TASK INPUT -
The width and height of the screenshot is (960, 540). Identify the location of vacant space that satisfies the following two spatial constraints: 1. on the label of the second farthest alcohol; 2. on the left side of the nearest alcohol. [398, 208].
--
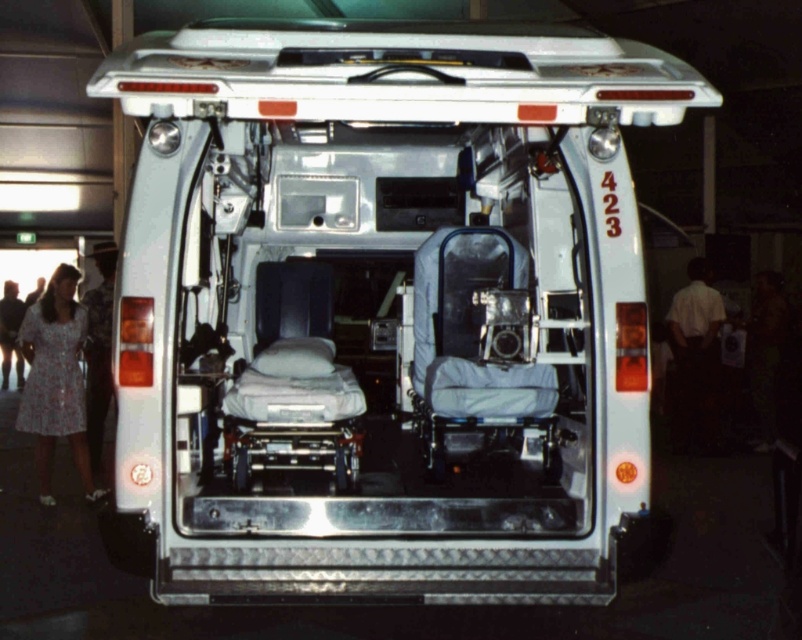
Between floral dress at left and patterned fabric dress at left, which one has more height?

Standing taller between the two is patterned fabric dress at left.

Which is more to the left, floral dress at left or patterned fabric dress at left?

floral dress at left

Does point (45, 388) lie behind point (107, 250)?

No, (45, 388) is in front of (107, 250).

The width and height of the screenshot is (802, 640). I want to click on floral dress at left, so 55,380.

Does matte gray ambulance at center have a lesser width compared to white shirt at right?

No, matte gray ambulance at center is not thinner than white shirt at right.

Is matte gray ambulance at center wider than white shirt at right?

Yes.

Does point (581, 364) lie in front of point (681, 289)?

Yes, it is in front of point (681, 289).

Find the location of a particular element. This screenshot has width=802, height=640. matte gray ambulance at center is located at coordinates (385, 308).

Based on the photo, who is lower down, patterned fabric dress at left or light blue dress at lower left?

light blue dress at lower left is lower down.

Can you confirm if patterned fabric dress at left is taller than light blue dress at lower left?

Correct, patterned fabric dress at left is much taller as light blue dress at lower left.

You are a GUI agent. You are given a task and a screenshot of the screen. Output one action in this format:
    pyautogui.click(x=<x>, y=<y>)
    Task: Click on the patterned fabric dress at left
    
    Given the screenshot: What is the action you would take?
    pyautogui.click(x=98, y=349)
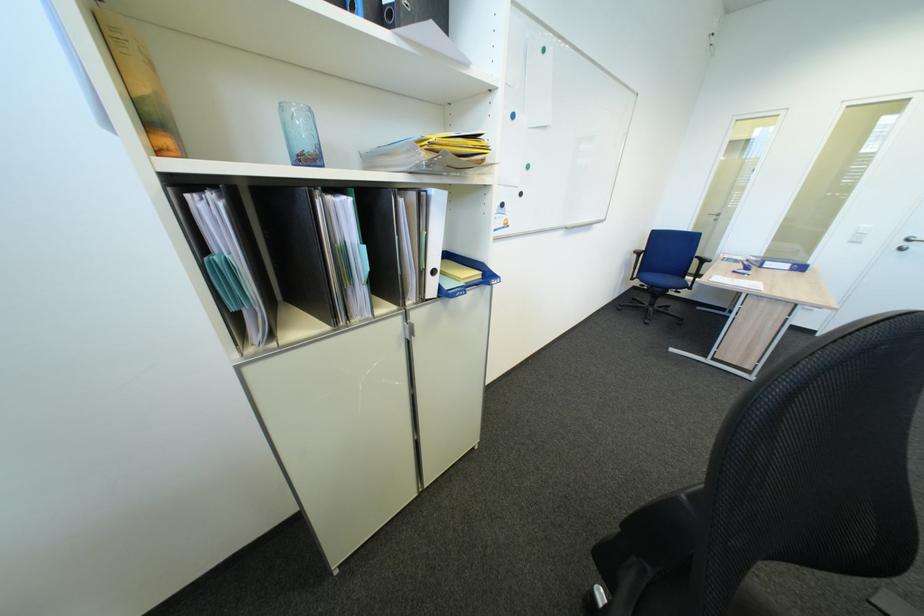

EXERCISE DETAILS -
In the entries from the line that has "The width and height of the screenshot is (802, 640)." through the line that has "Correct, patterned fabric", substitute "van" for every "ambulance" and write out only those lines.

YOUR SOLUTION -
The width and height of the screenshot is (802, 640). I want to click on floral dress at left, so 55,380.

Does matte gray van at center have a lesser width compared to white shirt at right?

No, matte gray van at center is not thinner than white shirt at right.

Is matte gray van at center wider than white shirt at right?

Yes.

Does point (581, 364) lie in front of point (681, 289)?

Yes, it is in front of point (681, 289).

Find the location of a particular element. This screenshot has width=802, height=640. matte gray van at center is located at coordinates (385, 308).

Based on the photo, who is lower down, patterned fabric dress at left or light blue dress at lower left?

light blue dress at lower left is lower down.

Can you confirm if patterned fabric dress at left is taller than light blue dress at lower left?

Correct, patterned fabric dress at left is much taller as light blue dress at lower left.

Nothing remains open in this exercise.